Exercise directions —
Report how many lines in the records hold the string "semicircle"; give the number and nothing else.

-- Dataset entries follows --

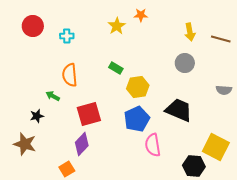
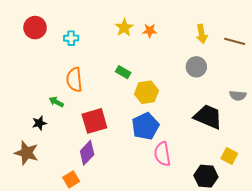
orange star: (141, 15) -> (150, 31), moved
black trapezoid: (179, 110) -> (208, 117), moved
yellow square: (216, 147) -> (229, 156), size x0.6

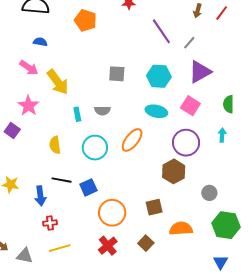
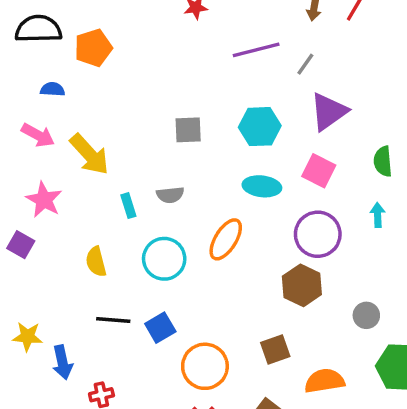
orange pentagon: (85, 20) -> (93, 48), moved, turned -30
purple line: (161, 31) -> (256, 50), turned -64
blue arrow: (40, 196) -> (62, 362), moved

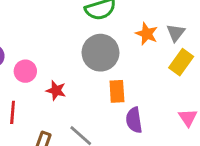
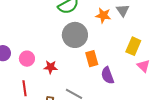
yellow rectangle: (181, 62) -> (133, 46), moved

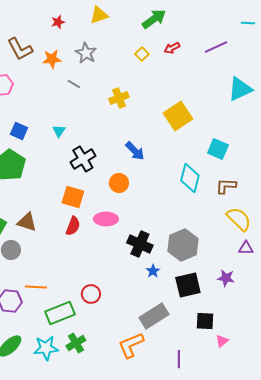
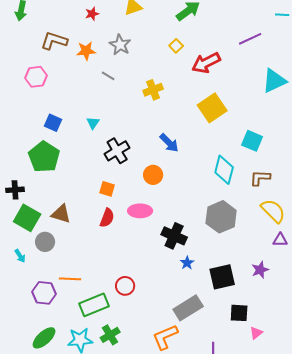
red arrow: (172, 48) -> (206, 63), moved, size x1.8
brown L-shape: (20, 49) -> (54, 41), turned 136
orange square: (73, 197) -> (107, 189), size x0.7
gray hexagon: (183, 245) -> (221, 217), moved
purple star: (226, 278) -> (260, 270), turned -30

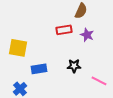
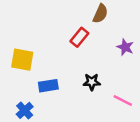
red rectangle: (64, 30) -> (79, 37), turned -42
purple star: (87, 35) -> (125, 47), moved

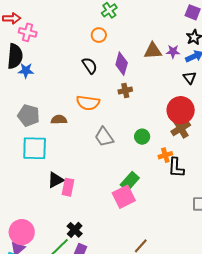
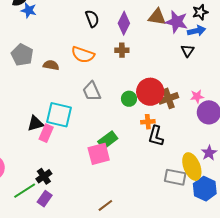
purple star: (173, 52) -> (177, 22), size x1.6
red circle: (181, 110) -> (150, 92), moved
cyan square: (35, 148) -> (59, 115), moved

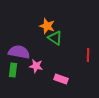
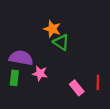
red line: (88, 55) -> (98, 82), moved
pink rectangle: (61, 79) -> (77, 88), moved, turned 32

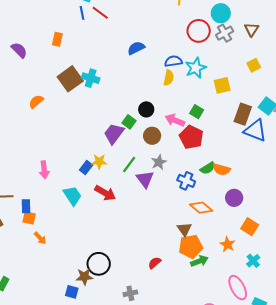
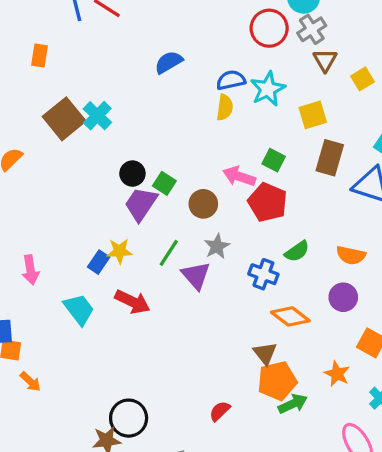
brown triangle: (252, 29) -> (325, 60), moved
cyan cross: (91, 78) -> (97, 116), turned 30
black circle: (146, 109) -> (132, 174), moved
brown rectangle: (243, 114) -> (330, 158), moved
orange semicircle: (222, 169) -> (351, 255), moved

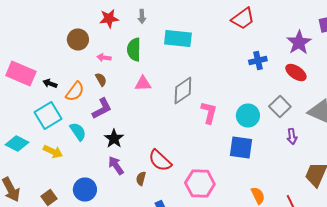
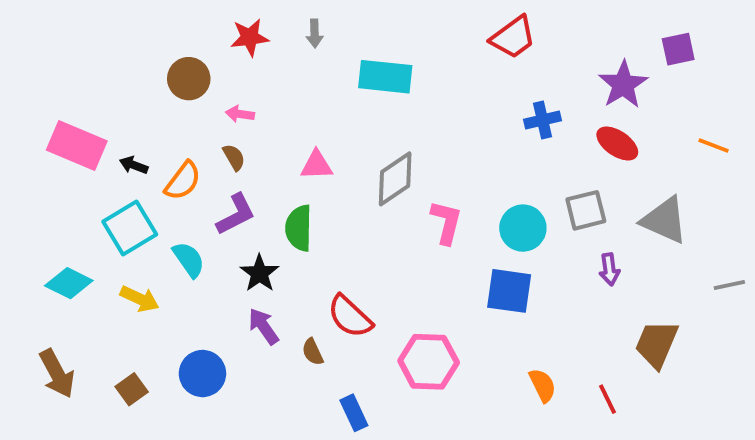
green semicircle: (134, 50) -> (299, 228), moved
gray square: (280, 106) -> (586, 210), turned 30
brown semicircle: (141, 178) -> (313, 352), turned -40

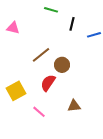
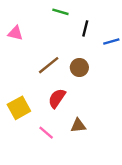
brown circle: (62, 65) -> (79, 68), moved
brown triangle: (74, 106) -> (78, 126), moved

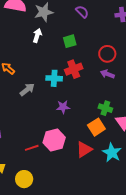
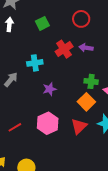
red circle: (107, 54) -> (81, 19), moved
red cross: (74, 69) -> (64, 49), moved
red line: (32, 148) -> (15, 127), moved

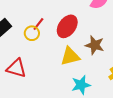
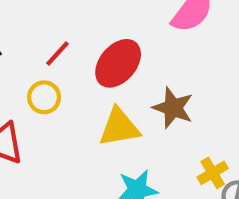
yellow circle: (32, 33) -> (44, 97), moved

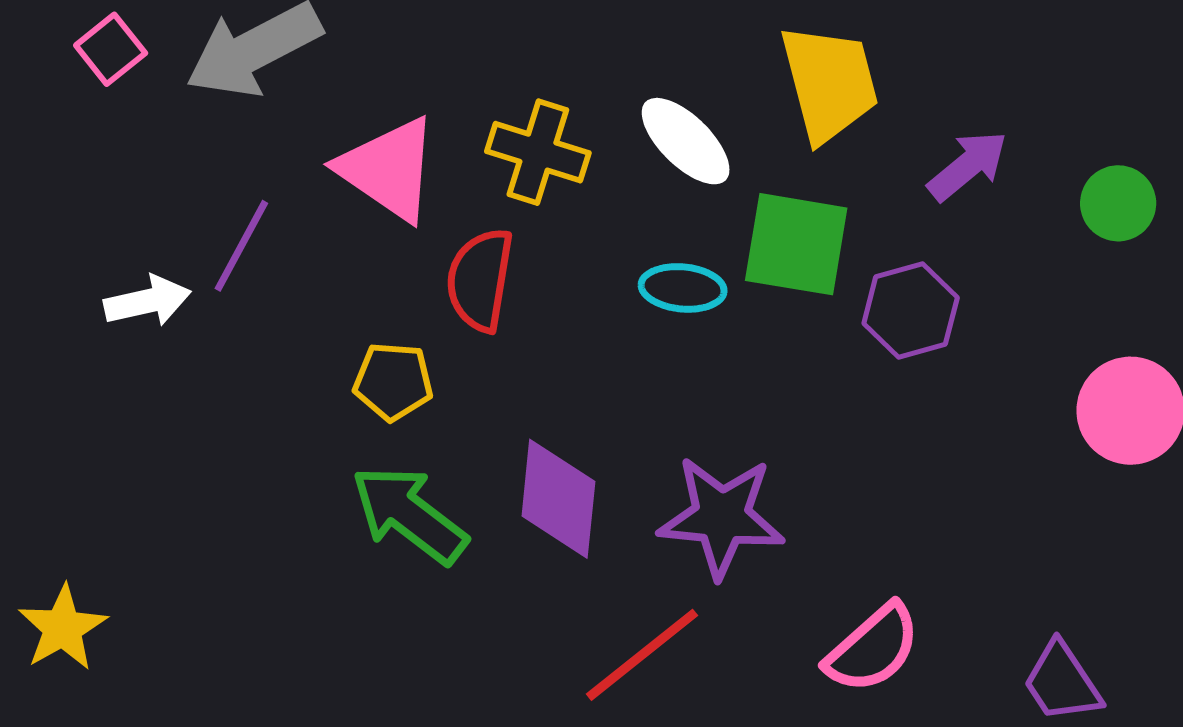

-- Dataset entries concluded --

Solution —
3